**Problem to work on:** Transcribe the records in full.

**Input material:**
»»

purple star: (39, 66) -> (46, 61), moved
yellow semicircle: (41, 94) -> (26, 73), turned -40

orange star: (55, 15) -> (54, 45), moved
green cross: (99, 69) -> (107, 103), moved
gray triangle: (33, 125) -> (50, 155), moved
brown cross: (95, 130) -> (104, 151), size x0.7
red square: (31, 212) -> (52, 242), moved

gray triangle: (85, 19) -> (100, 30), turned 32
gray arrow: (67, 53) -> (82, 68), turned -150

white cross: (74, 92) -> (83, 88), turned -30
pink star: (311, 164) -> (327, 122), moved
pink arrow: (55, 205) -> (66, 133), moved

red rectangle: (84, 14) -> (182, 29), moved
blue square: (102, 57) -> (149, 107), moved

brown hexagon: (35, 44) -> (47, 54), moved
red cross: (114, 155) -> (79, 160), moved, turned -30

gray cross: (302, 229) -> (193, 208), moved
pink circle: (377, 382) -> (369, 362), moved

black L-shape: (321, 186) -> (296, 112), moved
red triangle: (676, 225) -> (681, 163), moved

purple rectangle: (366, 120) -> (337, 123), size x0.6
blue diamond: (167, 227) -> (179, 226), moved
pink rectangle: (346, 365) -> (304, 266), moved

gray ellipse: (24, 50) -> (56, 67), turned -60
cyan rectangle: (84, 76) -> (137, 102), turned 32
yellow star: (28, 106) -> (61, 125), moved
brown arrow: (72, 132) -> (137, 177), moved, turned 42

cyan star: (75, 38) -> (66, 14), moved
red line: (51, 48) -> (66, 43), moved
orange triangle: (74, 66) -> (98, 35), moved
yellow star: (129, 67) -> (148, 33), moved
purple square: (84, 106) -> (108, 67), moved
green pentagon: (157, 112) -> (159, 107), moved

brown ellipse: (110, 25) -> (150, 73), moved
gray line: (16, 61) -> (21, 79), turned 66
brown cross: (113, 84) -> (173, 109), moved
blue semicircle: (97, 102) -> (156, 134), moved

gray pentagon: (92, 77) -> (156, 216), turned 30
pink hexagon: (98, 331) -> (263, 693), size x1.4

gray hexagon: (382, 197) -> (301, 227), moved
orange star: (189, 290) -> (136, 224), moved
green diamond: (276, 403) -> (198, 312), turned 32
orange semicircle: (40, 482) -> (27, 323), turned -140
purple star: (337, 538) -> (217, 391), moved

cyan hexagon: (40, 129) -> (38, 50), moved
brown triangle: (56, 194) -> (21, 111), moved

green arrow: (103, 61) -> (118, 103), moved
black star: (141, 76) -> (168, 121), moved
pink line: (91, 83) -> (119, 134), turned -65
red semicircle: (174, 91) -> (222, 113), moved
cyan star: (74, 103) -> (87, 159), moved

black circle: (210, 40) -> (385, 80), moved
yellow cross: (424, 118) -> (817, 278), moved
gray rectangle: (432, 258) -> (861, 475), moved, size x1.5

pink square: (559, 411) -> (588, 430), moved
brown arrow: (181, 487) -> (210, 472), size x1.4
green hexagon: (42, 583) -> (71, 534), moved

««

**Solution to this exercise:**
purple star: (39, 66) -> (46, 61), moved
yellow semicircle: (41, 94) -> (26, 73), turned -40

orange star: (55, 15) -> (54, 45), moved
green cross: (99, 69) -> (107, 103), moved
gray triangle: (33, 125) -> (50, 155), moved
brown cross: (95, 130) -> (104, 151), size x0.7
red square: (31, 212) -> (52, 242), moved

gray triangle: (85, 19) -> (100, 30), turned 32
gray arrow: (67, 53) -> (82, 68), turned -150

white cross: (74, 92) -> (83, 88), turned -30
pink star: (311, 164) -> (327, 122), moved
pink arrow: (55, 205) -> (66, 133), moved

red rectangle: (84, 14) -> (182, 29), moved
blue square: (102, 57) -> (149, 107), moved

brown hexagon: (35, 44) -> (47, 54), moved
red cross: (114, 155) -> (79, 160), moved, turned -30

gray cross: (302, 229) -> (193, 208), moved
pink circle: (377, 382) -> (369, 362), moved

black L-shape: (321, 186) -> (296, 112), moved
red triangle: (676, 225) -> (681, 163), moved

purple rectangle: (366, 120) -> (337, 123), size x0.6
blue diamond: (167, 227) -> (179, 226), moved
pink rectangle: (346, 365) -> (304, 266), moved

gray ellipse: (24, 50) -> (56, 67), turned -60
cyan rectangle: (84, 76) -> (137, 102), turned 32
yellow star: (28, 106) -> (61, 125), moved
brown arrow: (72, 132) -> (137, 177), moved, turned 42

cyan star: (75, 38) -> (66, 14), moved
red line: (51, 48) -> (66, 43), moved
orange triangle: (74, 66) -> (98, 35), moved
yellow star: (129, 67) -> (148, 33), moved
purple square: (84, 106) -> (108, 67), moved
green pentagon: (157, 112) -> (159, 107), moved

brown ellipse: (110, 25) -> (150, 73), moved
gray line: (16, 61) -> (21, 79), turned 66
brown cross: (113, 84) -> (173, 109), moved
blue semicircle: (97, 102) -> (156, 134), moved

gray pentagon: (92, 77) -> (156, 216), turned 30
pink hexagon: (98, 331) -> (263, 693), size x1.4

gray hexagon: (382, 197) -> (301, 227), moved
orange star: (189, 290) -> (136, 224), moved
green diamond: (276, 403) -> (198, 312), turned 32
orange semicircle: (40, 482) -> (27, 323), turned -140
purple star: (337, 538) -> (217, 391), moved

cyan hexagon: (40, 129) -> (38, 50), moved
brown triangle: (56, 194) -> (21, 111), moved

green arrow: (103, 61) -> (118, 103), moved
black star: (141, 76) -> (168, 121), moved
pink line: (91, 83) -> (119, 134), turned -65
red semicircle: (174, 91) -> (222, 113), moved
cyan star: (74, 103) -> (87, 159), moved

black circle: (210, 40) -> (385, 80), moved
yellow cross: (424, 118) -> (817, 278), moved
gray rectangle: (432, 258) -> (861, 475), moved, size x1.5

pink square: (559, 411) -> (588, 430), moved
brown arrow: (181, 487) -> (210, 472), size x1.4
green hexagon: (42, 583) -> (71, 534), moved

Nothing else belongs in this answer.